Your objective
Print the material underneath in full, keeping every line exactly as it is.

Source material

>>>>

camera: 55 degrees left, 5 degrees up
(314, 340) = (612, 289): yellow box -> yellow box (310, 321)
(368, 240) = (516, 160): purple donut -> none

<<<<

Your solution
camera: 55 degrees left, 5 degrees up
(314, 340) = (612, 289): yellow box -> yellow box (310, 321)
(368, 240) = (516, 160): purple donut -> none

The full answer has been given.